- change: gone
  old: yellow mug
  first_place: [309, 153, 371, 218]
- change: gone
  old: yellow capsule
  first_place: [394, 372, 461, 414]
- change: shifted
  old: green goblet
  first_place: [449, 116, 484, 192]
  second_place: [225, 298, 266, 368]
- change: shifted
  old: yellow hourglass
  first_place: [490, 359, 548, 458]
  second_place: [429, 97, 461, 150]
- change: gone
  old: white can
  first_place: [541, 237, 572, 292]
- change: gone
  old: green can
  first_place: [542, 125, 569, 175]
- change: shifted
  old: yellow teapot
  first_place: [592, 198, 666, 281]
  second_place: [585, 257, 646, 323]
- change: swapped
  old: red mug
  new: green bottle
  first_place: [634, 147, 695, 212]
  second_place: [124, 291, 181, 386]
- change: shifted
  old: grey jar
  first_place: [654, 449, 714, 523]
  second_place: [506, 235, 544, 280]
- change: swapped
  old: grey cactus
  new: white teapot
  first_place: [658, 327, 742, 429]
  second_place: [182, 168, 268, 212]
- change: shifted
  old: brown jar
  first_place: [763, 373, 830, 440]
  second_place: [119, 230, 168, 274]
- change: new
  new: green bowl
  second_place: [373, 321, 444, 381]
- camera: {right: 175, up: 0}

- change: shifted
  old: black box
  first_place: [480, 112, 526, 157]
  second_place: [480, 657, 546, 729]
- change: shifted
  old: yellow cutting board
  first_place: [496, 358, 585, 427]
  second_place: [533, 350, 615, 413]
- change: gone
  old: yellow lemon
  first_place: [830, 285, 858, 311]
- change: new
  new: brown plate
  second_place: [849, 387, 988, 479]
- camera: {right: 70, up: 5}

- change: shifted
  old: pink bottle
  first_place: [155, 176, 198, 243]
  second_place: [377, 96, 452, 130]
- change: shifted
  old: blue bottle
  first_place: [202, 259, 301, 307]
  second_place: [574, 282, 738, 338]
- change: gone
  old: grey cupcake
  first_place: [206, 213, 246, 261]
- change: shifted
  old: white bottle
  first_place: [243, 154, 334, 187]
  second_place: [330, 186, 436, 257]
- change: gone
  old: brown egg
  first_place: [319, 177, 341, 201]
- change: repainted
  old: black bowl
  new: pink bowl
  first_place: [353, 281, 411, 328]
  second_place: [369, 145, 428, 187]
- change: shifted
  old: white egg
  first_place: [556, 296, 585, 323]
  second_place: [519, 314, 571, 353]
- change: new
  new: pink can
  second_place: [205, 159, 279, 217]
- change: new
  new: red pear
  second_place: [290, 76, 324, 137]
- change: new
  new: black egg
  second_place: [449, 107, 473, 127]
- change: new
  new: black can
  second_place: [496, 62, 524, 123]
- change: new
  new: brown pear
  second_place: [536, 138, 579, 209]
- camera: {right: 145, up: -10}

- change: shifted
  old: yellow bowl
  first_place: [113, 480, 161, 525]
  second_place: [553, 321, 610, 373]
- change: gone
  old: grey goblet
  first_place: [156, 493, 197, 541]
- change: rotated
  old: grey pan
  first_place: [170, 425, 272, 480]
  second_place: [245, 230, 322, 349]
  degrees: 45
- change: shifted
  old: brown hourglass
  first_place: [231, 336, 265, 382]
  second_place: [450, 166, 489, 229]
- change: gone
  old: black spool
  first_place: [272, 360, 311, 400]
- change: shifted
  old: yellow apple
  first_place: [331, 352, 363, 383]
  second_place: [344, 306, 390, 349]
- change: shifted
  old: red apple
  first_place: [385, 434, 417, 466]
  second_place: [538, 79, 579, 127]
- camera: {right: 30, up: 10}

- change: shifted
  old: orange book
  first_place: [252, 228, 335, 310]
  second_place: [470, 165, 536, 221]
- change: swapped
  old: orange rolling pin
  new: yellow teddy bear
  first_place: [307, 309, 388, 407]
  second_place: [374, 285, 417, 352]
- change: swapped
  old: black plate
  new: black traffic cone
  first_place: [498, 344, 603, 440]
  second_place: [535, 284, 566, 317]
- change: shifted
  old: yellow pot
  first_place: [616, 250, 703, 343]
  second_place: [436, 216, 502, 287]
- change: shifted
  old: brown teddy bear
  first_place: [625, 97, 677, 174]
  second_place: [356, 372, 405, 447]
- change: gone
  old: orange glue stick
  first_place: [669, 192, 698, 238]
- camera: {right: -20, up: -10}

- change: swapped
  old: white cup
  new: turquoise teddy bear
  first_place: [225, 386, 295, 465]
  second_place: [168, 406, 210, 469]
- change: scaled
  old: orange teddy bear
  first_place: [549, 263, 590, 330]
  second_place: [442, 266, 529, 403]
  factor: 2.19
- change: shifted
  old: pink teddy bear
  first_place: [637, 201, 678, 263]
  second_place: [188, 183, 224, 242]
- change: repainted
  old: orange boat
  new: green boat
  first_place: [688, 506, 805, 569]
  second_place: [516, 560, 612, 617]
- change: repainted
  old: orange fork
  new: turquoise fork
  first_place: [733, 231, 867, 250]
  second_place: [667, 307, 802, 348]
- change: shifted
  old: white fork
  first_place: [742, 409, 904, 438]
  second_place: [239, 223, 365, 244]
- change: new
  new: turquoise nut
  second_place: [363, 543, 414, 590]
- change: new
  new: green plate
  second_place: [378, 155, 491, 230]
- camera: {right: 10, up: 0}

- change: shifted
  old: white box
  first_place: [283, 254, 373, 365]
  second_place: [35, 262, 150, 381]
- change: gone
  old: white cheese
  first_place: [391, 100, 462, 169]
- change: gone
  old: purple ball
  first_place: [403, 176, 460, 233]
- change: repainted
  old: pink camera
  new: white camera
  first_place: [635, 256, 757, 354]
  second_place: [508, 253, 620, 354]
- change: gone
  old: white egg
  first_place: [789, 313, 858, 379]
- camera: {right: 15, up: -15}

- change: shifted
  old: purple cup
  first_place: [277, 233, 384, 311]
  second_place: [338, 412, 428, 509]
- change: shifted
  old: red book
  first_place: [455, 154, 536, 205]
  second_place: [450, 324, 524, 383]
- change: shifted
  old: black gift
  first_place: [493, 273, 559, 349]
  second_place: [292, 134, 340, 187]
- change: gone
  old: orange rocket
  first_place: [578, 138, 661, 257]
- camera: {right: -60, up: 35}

§

PROBLEM DESCRIPTION = The data must be duplicated exactly, with nothing left out.

REPLY =
- change: gone
  old: yellow mug
  first_place: [309, 153, 371, 218]
- change: gone
  old: yellow capsule
  first_place: [394, 372, 461, 414]
- change: shifted
  old: green goblet
  first_place: [449, 116, 484, 192]
  second_place: [225, 298, 266, 368]
- change: shifted
  old: yellow hourglass
  first_place: [490, 359, 548, 458]
  second_place: [429, 97, 461, 150]
- change: gone
  old: white can
  first_place: [541, 237, 572, 292]
- change: gone
  old: green can
  first_place: [542, 125, 569, 175]
- change: shifted
  old: yellow teapot
  first_place: [592, 198, 666, 281]
  second_place: [585, 257, 646, 323]
- change: swapped
  old: red mug
  new: green bottle
  first_place: [634, 147, 695, 212]
  second_place: [124, 291, 181, 386]
- change: shifted
  old: grey jar
  first_place: [654, 449, 714, 523]
  second_place: [506, 235, 544, 280]
- change: swapped
  old: grey cactus
  new: white teapot
  first_place: [658, 327, 742, 429]
  second_place: [182, 168, 268, 212]
- change: shifted
  old: brown jar
  first_place: [763, 373, 830, 440]
  second_place: [119, 230, 168, 274]
- change: new
  new: green bowl
  second_place: [373, 321, 444, 381]
- camera: {right: 175, up: 0}

- change: shifted
  old: black box
  first_place: [480, 112, 526, 157]
  second_place: [480, 657, 546, 729]
- change: shifted
  old: yellow cutting board
  first_place: [496, 358, 585, 427]
  second_place: [533, 350, 615, 413]
- change: gone
  old: yellow lemon
  first_place: [830, 285, 858, 311]
- change: new
  new: brown plate
  second_place: [849, 387, 988, 479]
- camera: {right: 70, up: 5}

- change: shifted
  old: pink bottle
  first_place: [155, 176, 198, 243]
  second_place: [377, 96, 452, 130]
- change: shifted
  old: blue bottle
  first_place: [202, 259, 301, 307]
  second_place: [574, 282, 738, 338]
- change: gone
  old: grey cupcake
  first_place: [206, 213, 246, 261]
- change: shifted
  old: white bottle
  first_place: [243, 154, 334, 187]
  second_place: [330, 186, 436, 257]
- change: gone
  old: brown egg
  first_place: [319, 177, 341, 201]
- change: repainted
  old: black bowl
  new: pink bowl
  first_place: [353, 281, 411, 328]
  second_place: [369, 145, 428, 187]
- change: shifted
  old: white egg
  first_place: [556, 296, 585, 323]
  second_place: [519, 314, 571, 353]
- change: new
  new: pink can
  second_place: [205, 159, 279, 217]
- change: new
  new: red pear
  second_place: [290, 76, 324, 137]
- change: new
  new: black egg
  second_place: [449, 107, 473, 127]
- change: new
  new: black can
  second_place: [496, 62, 524, 123]
- change: new
  new: brown pear
  second_place: [536, 138, 579, 209]
- camera: {right: 145, up: -10}

- change: shifted
  old: yellow bowl
  first_place: [113, 480, 161, 525]
  second_place: [553, 321, 610, 373]
- change: gone
  old: grey goblet
  first_place: [156, 493, 197, 541]
- change: rotated
  old: grey pan
  first_place: [170, 425, 272, 480]
  second_place: [245, 230, 322, 349]
  degrees: 45
- change: shifted
  old: brown hourglass
  first_place: [231, 336, 265, 382]
  second_place: [450, 166, 489, 229]
- change: gone
  old: black spool
  first_place: [272, 360, 311, 400]
- change: shifted
  old: yellow apple
  first_place: [331, 352, 363, 383]
  second_place: [344, 306, 390, 349]
- change: shifted
  old: red apple
  first_place: [385, 434, 417, 466]
  second_place: [538, 79, 579, 127]
- camera: {right: 30, up: 10}

- change: shifted
  old: orange book
  first_place: [252, 228, 335, 310]
  second_place: [470, 165, 536, 221]
- change: swapped
  old: orange rolling pin
  new: yellow teddy bear
  first_place: [307, 309, 388, 407]
  second_place: [374, 285, 417, 352]
- change: swapped
  old: black plate
  new: black traffic cone
  first_place: [498, 344, 603, 440]
  second_place: [535, 284, 566, 317]
- change: shifted
  old: yellow pot
  first_place: [616, 250, 703, 343]
  second_place: [436, 216, 502, 287]
- change: shifted
  old: brown teddy bear
  first_place: [625, 97, 677, 174]
  second_place: [356, 372, 405, 447]
- change: gone
  old: orange glue stick
  first_place: [669, 192, 698, 238]
- camera: {right: -20, up: -10}

- change: swapped
  old: white cup
  new: turquoise teddy bear
  first_place: [225, 386, 295, 465]
  second_place: [168, 406, 210, 469]
- change: scaled
  old: orange teddy bear
  first_place: [549, 263, 590, 330]
  second_place: [442, 266, 529, 403]
  factor: 2.19
- change: shifted
  old: pink teddy bear
  first_place: [637, 201, 678, 263]
  second_place: [188, 183, 224, 242]
- change: repainted
  old: orange boat
  new: green boat
  first_place: [688, 506, 805, 569]
  second_place: [516, 560, 612, 617]
- change: repainted
  old: orange fork
  new: turquoise fork
  first_place: [733, 231, 867, 250]
  second_place: [667, 307, 802, 348]
- change: shifted
  old: white fork
  first_place: [742, 409, 904, 438]
  second_place: [239, 223, 365, 244]
- change: new
  new: turquoise nut
  second_place: [363, 543, 414, 590]
- change: new
  new: green plate
  second_place: [378, 155, 491, 230]
- camera: {right: 10, up: 0}

- change: shifted
  old: white box
  first_place: [283, 254, 373, 365]
  second_place: [35, 262, 150, 381]
- change: gone
  old: white cheese
  first_place: [391, 100, 462, 169]
- change: gone
  old: purple ball
  first_place: [403, 176, 460, 233]
- change: repainted
  old: pink camera
  new: white camera
  first_place: [635, 256, 757, 354]
  second_place: [508, 253, 620, 354]
- change: gone
  old: white egg
  first_place: [789, 313, 858, 379]
- camera: {right: 15, up: -15}

- change: shifted
  old: purple cup
  first_place: [277, 233, 384, 311]
  second_place: [338, 412, 428, 509]
- change: shifted
  old: red book
  first_place: [455, 154, 536, 205]
  second_place: [450, 324, 524, 383]
- change: shifted
  old: black gift
  first_place: [493, 273, 559, 349]
  second_place: [292, 134, 340, 187]
- change: gone
  old: orange rocket
  first_place: [578, 138, 661, 257]
- camera: {right: -60, up: 35}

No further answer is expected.